Available records ▸
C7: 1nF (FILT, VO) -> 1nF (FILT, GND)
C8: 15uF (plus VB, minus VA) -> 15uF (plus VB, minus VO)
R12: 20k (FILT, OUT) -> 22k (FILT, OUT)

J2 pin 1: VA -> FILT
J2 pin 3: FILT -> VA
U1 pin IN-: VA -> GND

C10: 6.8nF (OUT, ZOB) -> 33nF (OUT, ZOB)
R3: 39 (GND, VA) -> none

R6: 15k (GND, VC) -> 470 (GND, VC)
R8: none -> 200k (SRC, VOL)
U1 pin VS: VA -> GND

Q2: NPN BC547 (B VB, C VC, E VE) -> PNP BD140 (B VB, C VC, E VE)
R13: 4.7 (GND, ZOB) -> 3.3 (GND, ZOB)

---

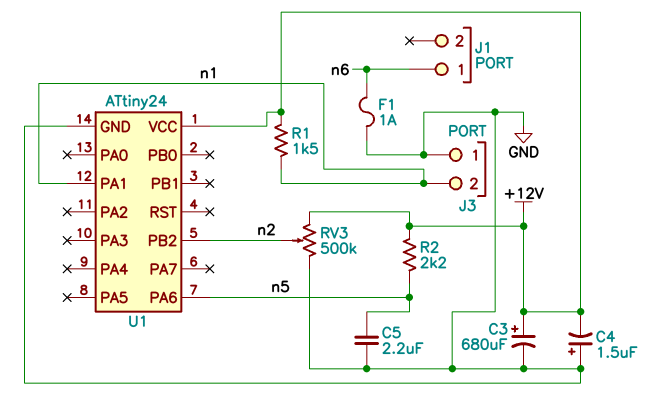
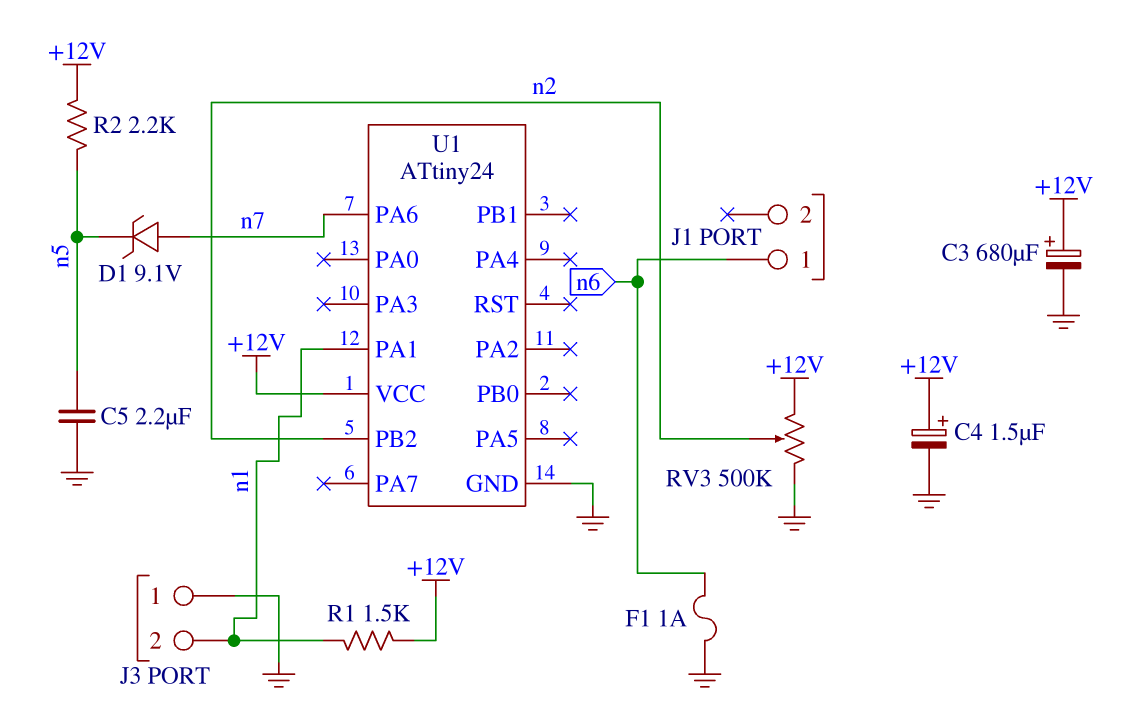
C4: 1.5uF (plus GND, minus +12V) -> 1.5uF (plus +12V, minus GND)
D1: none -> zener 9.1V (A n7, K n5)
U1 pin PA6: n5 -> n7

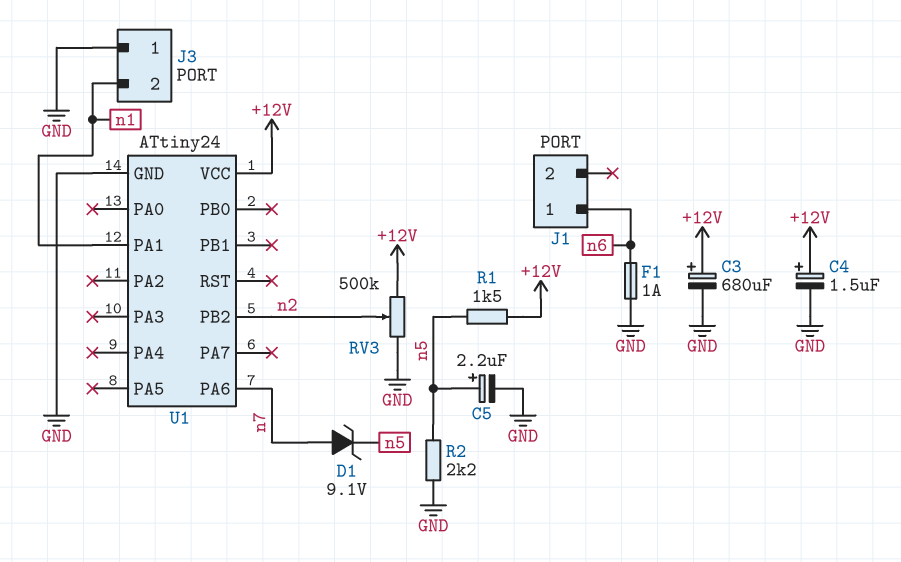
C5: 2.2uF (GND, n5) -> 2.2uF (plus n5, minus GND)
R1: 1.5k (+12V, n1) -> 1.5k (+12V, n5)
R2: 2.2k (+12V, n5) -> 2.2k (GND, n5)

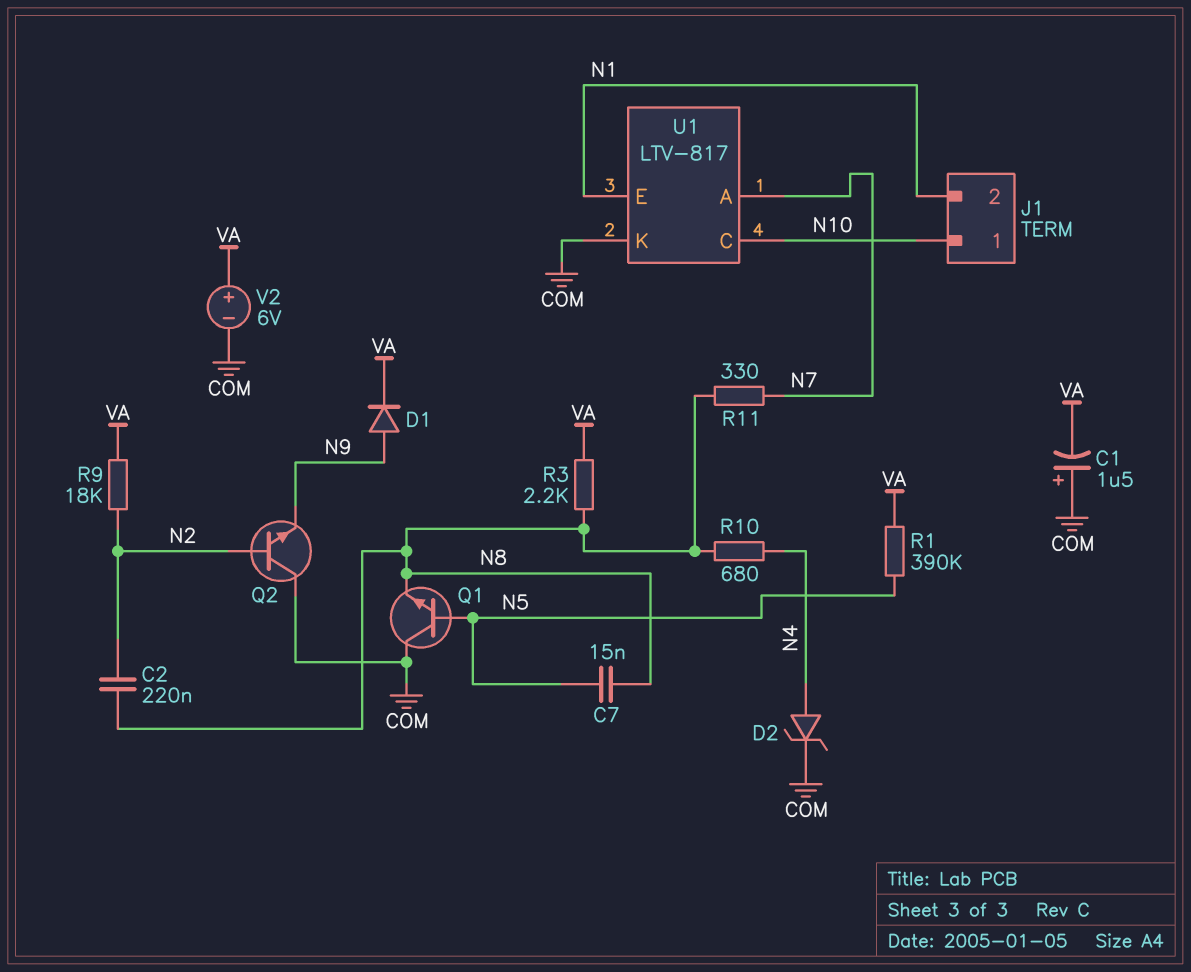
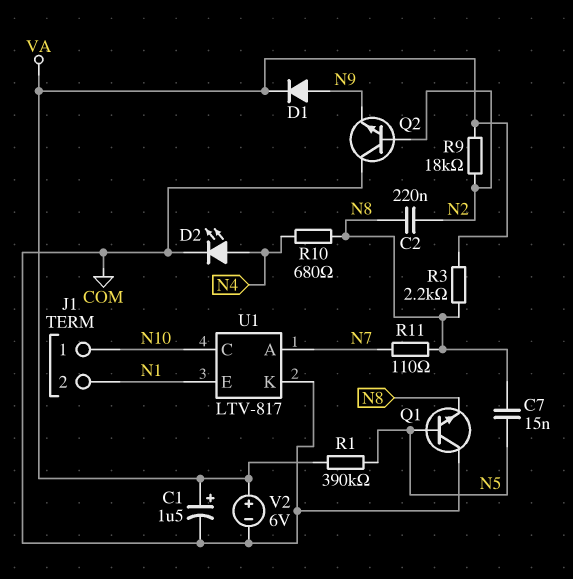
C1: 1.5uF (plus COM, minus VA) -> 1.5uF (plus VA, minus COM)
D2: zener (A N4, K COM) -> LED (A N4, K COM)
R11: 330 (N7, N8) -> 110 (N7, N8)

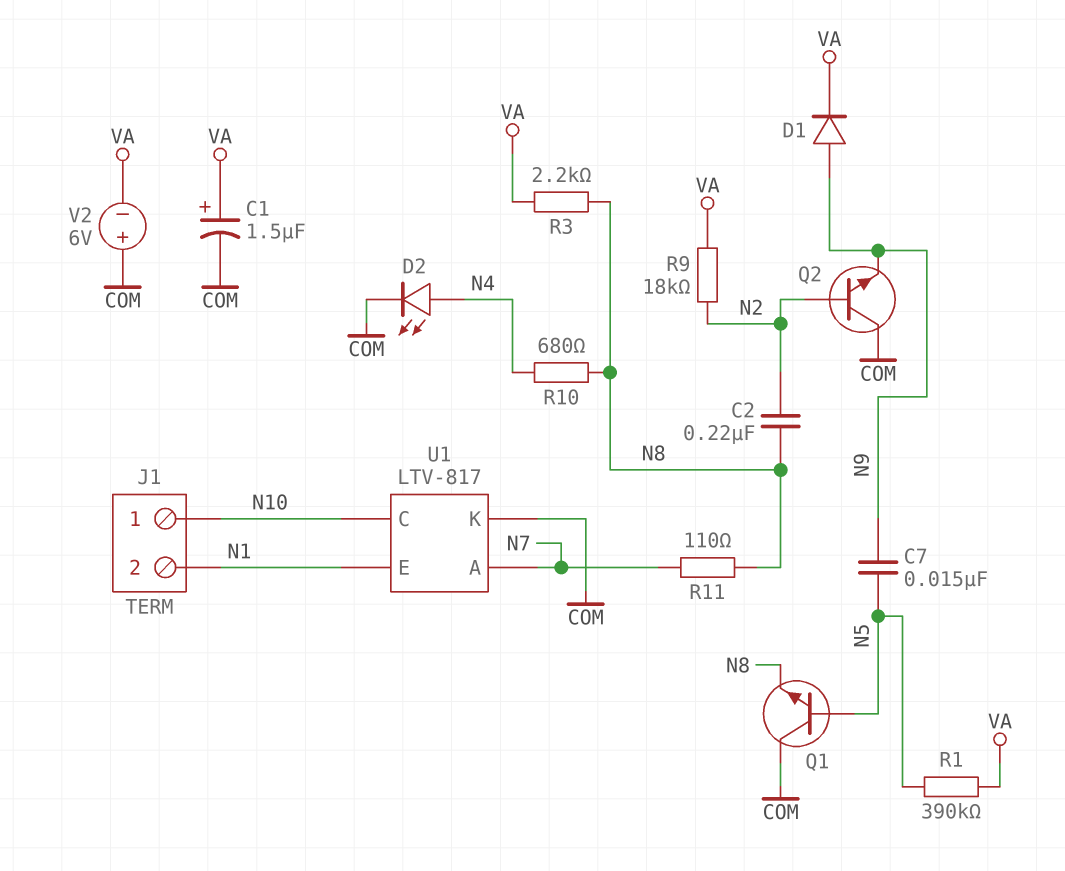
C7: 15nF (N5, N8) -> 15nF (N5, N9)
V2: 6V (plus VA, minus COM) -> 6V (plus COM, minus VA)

---

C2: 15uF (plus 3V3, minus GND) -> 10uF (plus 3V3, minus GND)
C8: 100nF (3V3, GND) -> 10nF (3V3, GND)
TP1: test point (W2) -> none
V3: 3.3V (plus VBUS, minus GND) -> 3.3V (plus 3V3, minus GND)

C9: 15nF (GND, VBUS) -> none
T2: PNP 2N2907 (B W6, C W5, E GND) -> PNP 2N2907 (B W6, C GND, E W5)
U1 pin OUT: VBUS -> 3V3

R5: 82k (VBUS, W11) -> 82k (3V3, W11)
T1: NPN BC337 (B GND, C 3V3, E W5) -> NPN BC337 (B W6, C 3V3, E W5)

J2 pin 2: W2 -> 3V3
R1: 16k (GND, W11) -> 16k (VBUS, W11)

Work instruction ▸
Say how many lines of the data include the string "FILT". Nothing other than the number should be given.

Result of the task ▸
4